**Data under study:**
──────
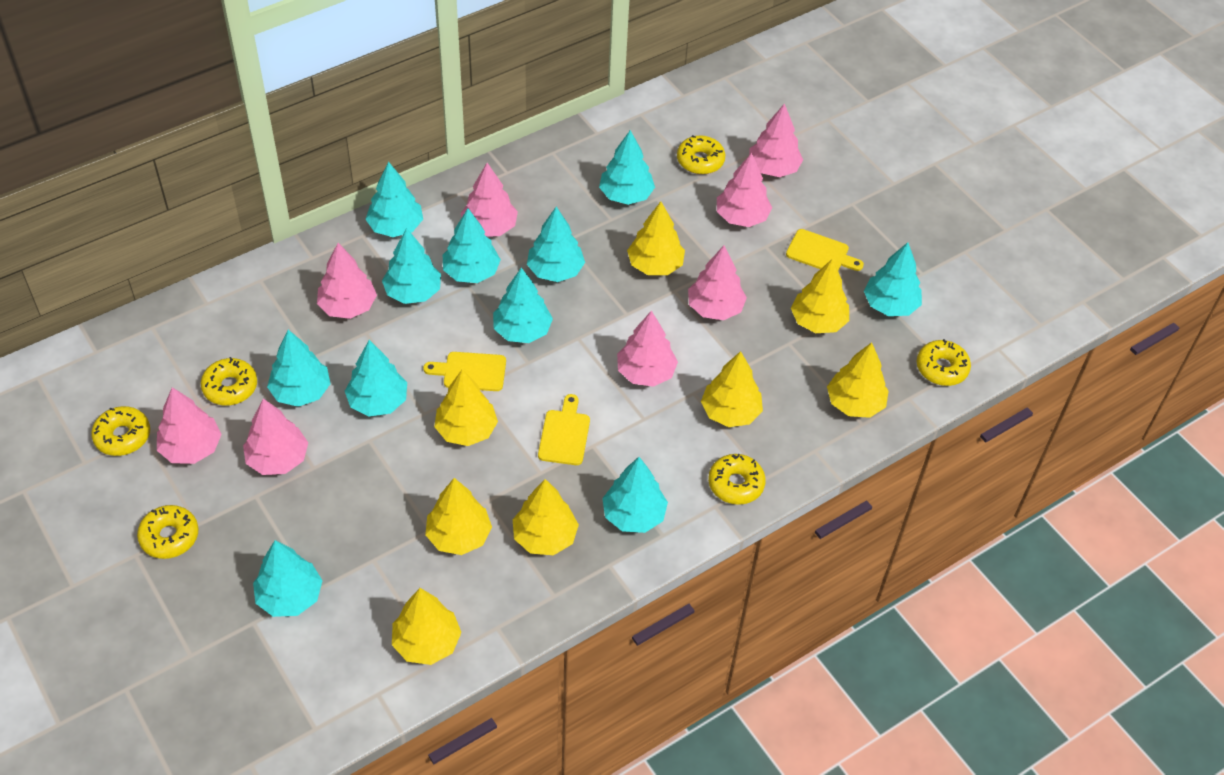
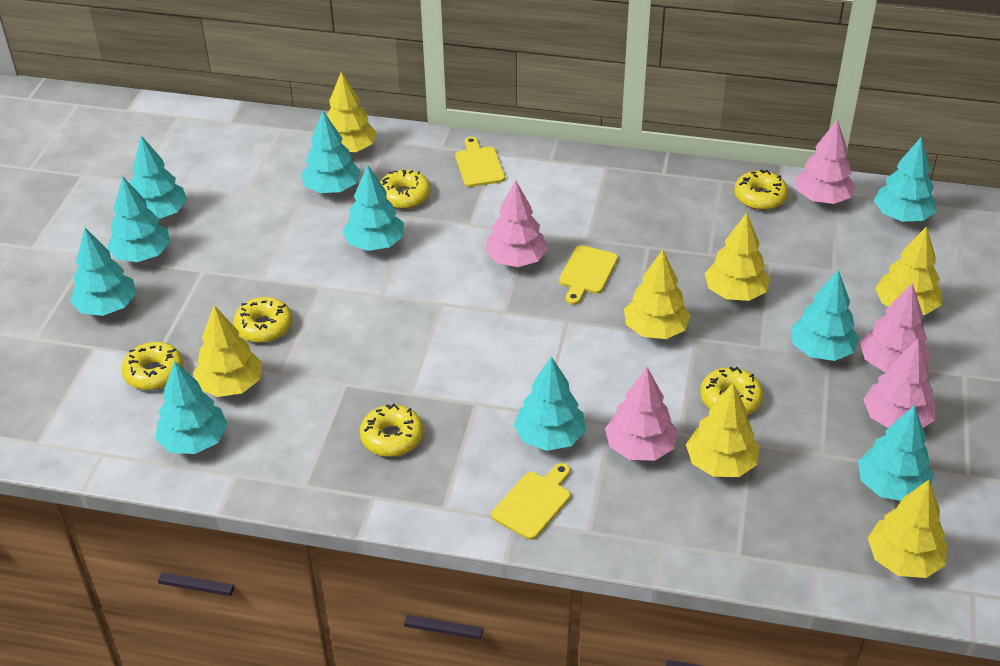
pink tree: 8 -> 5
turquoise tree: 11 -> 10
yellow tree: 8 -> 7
──────
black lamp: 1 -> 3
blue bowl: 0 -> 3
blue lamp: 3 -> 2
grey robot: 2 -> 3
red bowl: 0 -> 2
──────
**Work task:** Given the entries above, say how many lines include the word "tree", and write nothing besides the number.

**Final answer:** 3